====== Task inputs

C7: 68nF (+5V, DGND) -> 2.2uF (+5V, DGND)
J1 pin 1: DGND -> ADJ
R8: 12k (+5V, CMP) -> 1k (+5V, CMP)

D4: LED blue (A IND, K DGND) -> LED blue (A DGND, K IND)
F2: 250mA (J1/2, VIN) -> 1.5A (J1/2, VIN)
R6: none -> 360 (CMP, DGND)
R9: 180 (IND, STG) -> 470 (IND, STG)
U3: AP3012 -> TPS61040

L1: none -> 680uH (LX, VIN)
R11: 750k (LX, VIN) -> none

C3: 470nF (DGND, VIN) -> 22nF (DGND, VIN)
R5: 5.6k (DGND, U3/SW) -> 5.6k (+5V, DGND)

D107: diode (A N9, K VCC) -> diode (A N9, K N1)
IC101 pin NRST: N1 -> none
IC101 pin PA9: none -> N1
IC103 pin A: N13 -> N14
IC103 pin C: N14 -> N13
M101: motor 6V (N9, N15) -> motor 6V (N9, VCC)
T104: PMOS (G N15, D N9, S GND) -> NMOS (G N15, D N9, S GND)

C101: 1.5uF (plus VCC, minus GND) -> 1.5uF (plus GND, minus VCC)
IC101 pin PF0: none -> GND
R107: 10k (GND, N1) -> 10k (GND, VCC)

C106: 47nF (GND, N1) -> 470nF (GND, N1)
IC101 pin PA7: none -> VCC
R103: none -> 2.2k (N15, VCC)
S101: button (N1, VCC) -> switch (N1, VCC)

============

Produce a verbatim copy of the lines from the one holding "IC101 pin PF0: none -> GND" to the final line of the data, and nothing more.

IC101 pin PF0: none -> GND
R107: 10k (GND, N1) -> 10k (GND, VCC)

C106: 47nF (GND, N1) -> 470nF (GND, N1)
IC101 pin PA7: none -> VCC
R103: none -> 2.2k (N15, VCC)
S101: button (N1, VCC) -> switch (N1, VCC)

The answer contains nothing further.